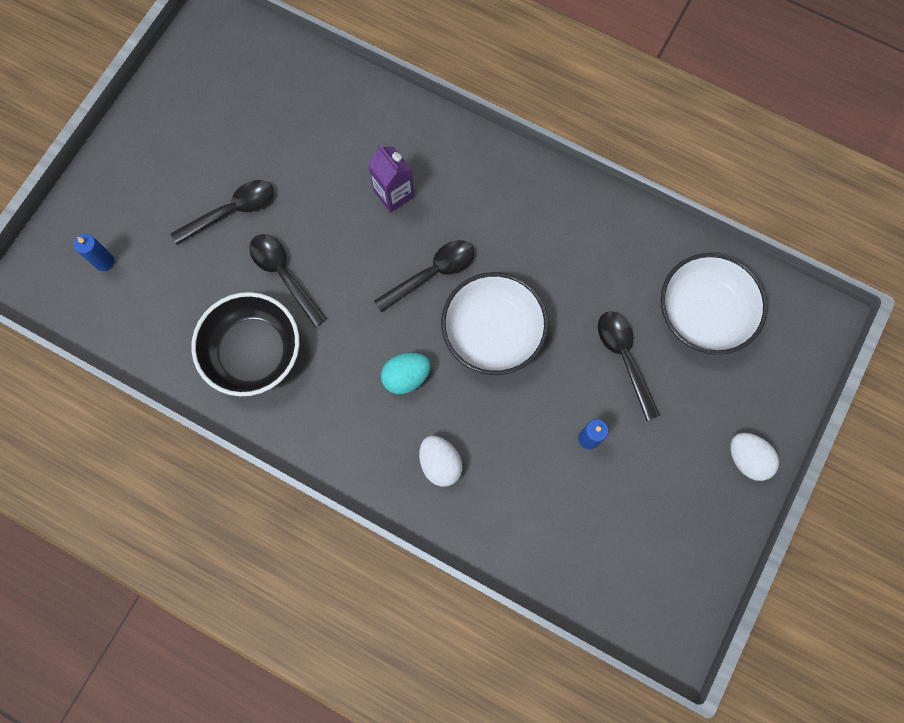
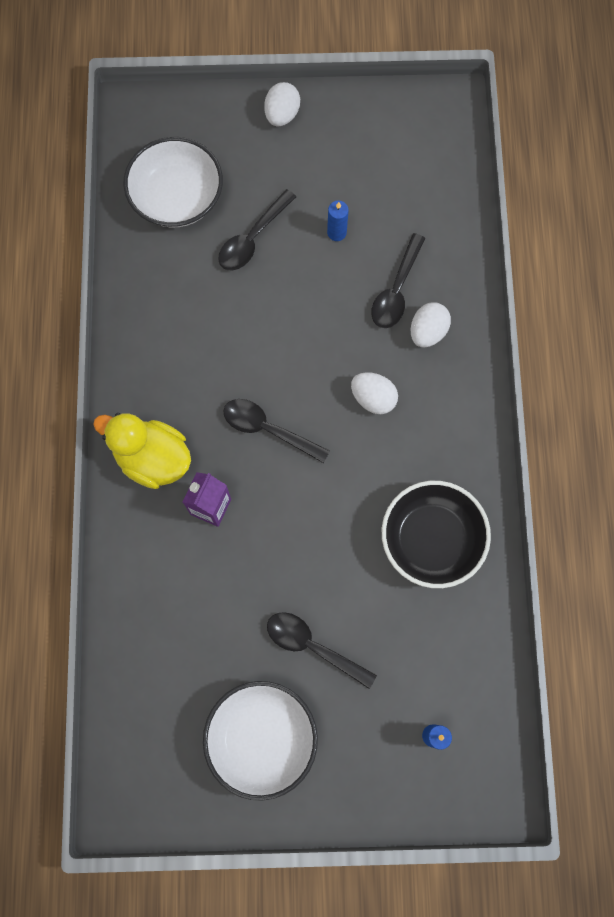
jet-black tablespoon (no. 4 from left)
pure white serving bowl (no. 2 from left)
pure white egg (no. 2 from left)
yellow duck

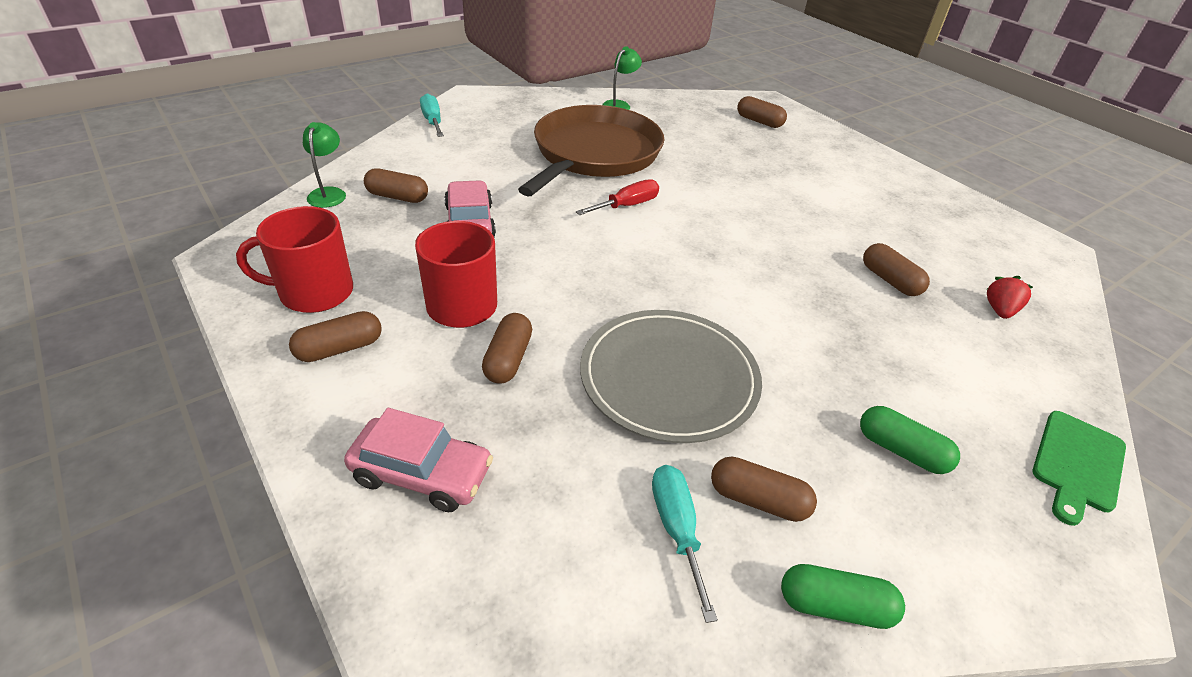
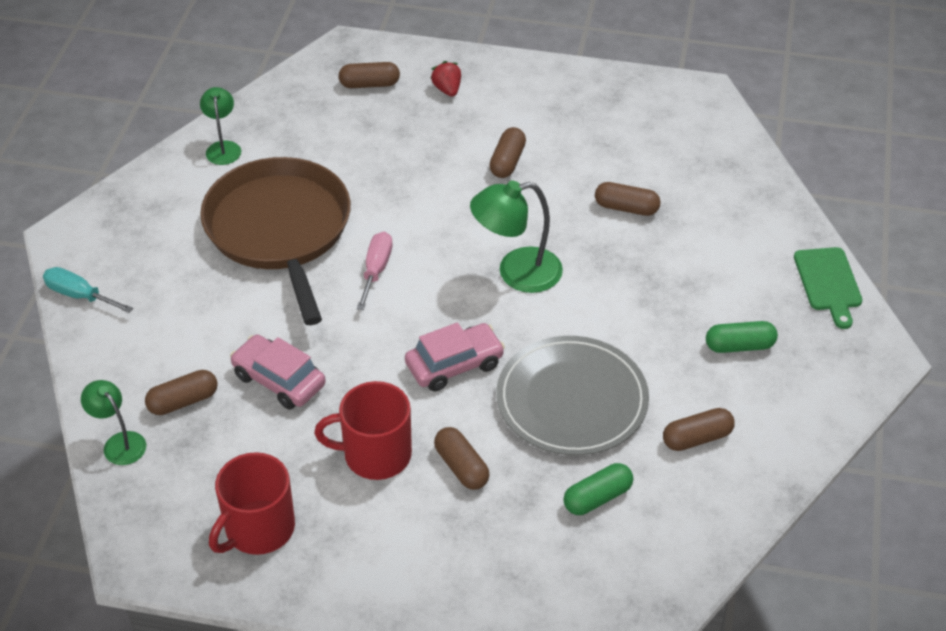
rose-pink hand screwdriver
red toy strawberry
dark brown capsule (no. 4 from left)
rose-pink toy car (no. 2 from left)
teal hand screwdriver (no. 2 from left in the first image)
emerald capsule (no. 1 from left)
emerald reading lamp (no. 3 from left)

• • •

• _Your goal_
Copy nothing but the lines from the start of the entries through the line with "pure white egg (no. 2 from left)". Write them out exactly, without pictures.

• _Final answer_
jet-black tablespoon (no. 4 from left)
pure white serving bowl (no. 2 from left)
pure white egg (no. 2 from left)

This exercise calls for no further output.